▶ SOURCE MATERIAL
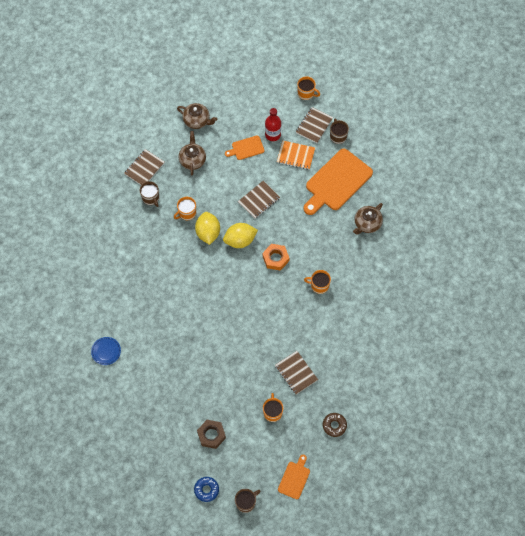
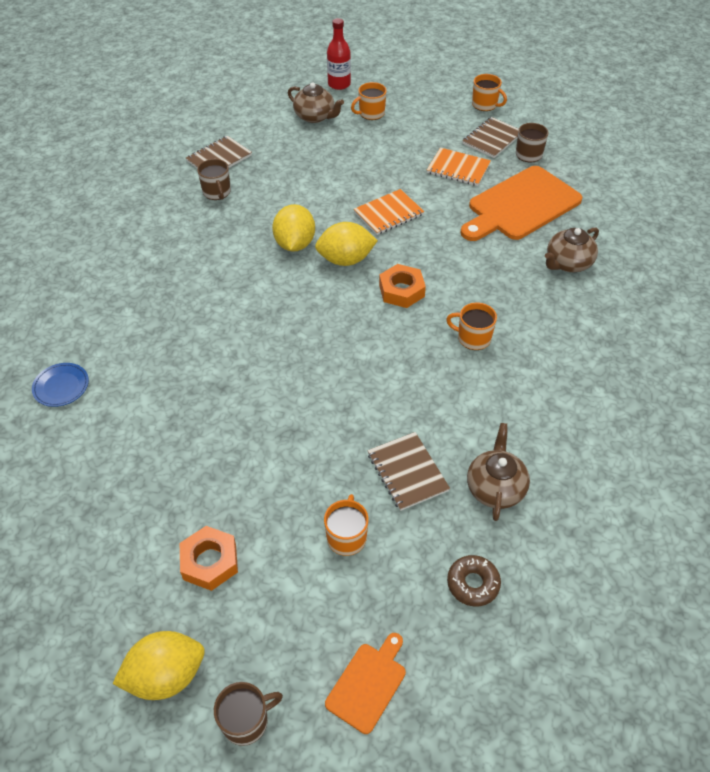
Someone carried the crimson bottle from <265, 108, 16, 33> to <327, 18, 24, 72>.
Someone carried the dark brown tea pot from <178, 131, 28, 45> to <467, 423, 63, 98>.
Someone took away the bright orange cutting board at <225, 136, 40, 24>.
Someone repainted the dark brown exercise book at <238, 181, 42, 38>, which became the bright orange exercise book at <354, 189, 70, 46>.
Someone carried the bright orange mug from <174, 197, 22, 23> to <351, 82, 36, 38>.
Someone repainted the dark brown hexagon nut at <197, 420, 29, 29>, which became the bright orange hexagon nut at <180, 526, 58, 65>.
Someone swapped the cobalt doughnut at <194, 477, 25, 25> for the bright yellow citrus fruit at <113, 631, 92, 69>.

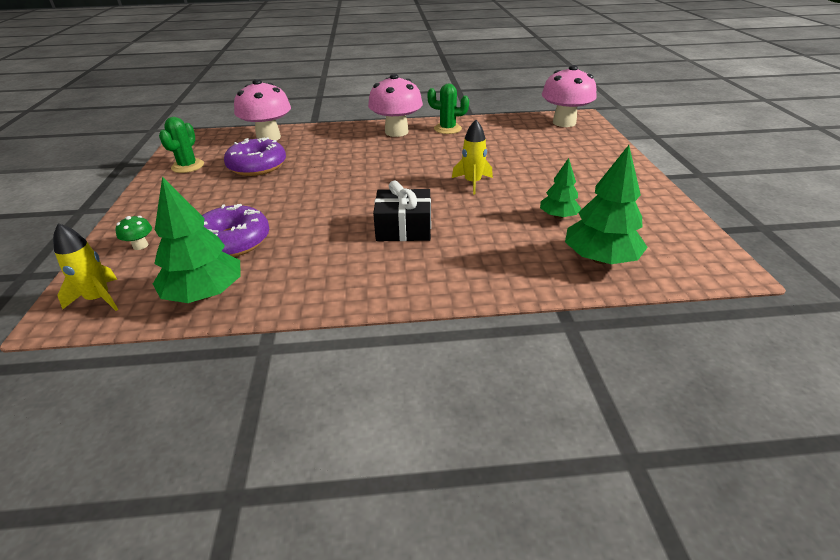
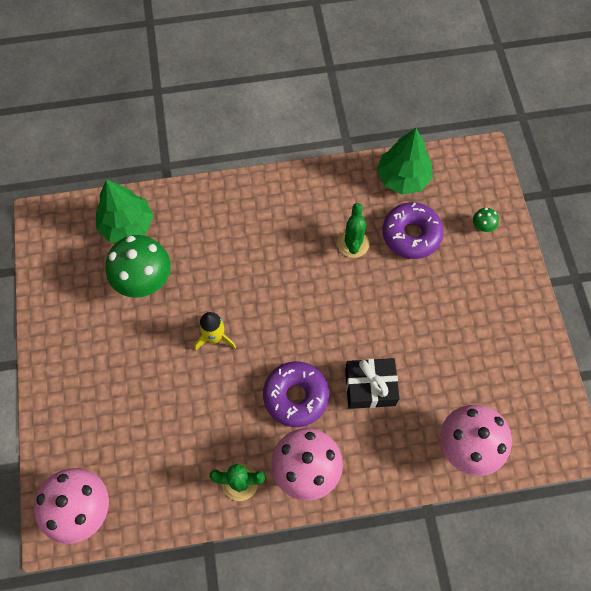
Someone carried the leaf-green prickly plant from <159, 117, 45, 56> to <337, 203, 33, 55>.
Someone carried the purple doughnut from <224, 137, 62, 39> to <263, 362, 66, 65>.
Someone swapped the leaf-green toy tree at <540, 158, 42, 61> for the leaf-green mushroom at <106, 235, 65, 63>.
Someone carried the jet-black present from <373, 181, 58, 60> to <345, 358, 55, 51>.
Someone took away the bright yellow spaceship at <53, 223, 65, 88>.

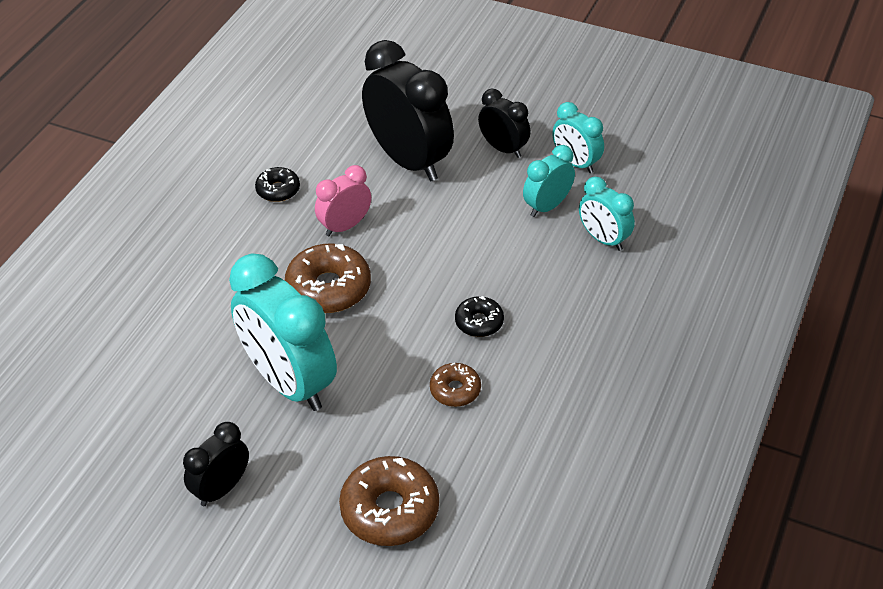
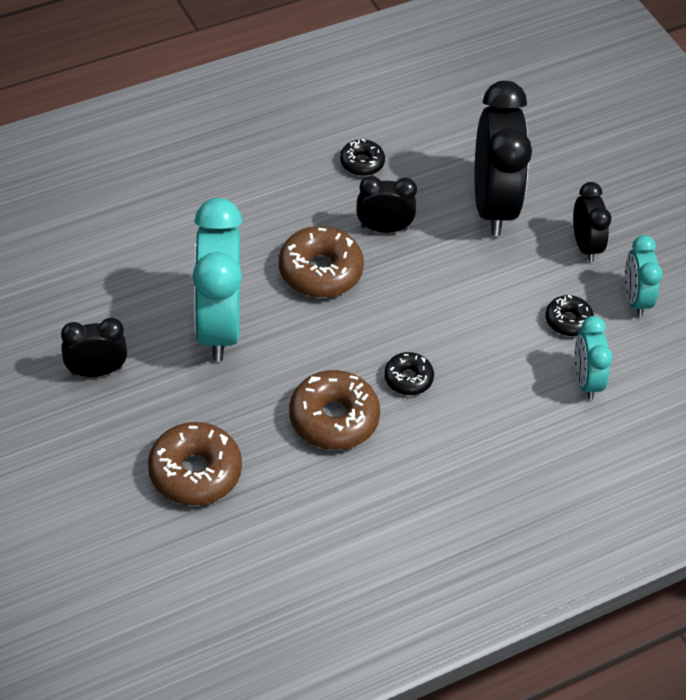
Someone swapped the aqua bedside clock at <523, 145, 52, 72> for the jet-black doughnut at <545, 295, 49, 41>.
Someone repainted the pink bedside clock at <315, 165, 56, 71>, which became the jet-black bedside clock at <357, 176, 60, 57>.
Someone scaled the dark brown doughnut at <430, 363, 51, 44> by 1.79.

▶ TASK REQUIREMENTS
With the line containing "Someone swapped the aqua" as the start, transcribe each line through the end of the listing above, exactly and only.

▶ YOUR RESPONSE
Someone swapped the aqua bedside clock at <523, 145, 52, 72> for the jet-black doughnut at <545, 295, 49, 41>.
Someone repainted the pink bedside clock at <315, 165, 56, 71>, which became the jet-black bedside clock at <357, 176, 60, 57>.
Someone scaled the dark brown doughnut at <430, 363, 51, 44> by 1.79.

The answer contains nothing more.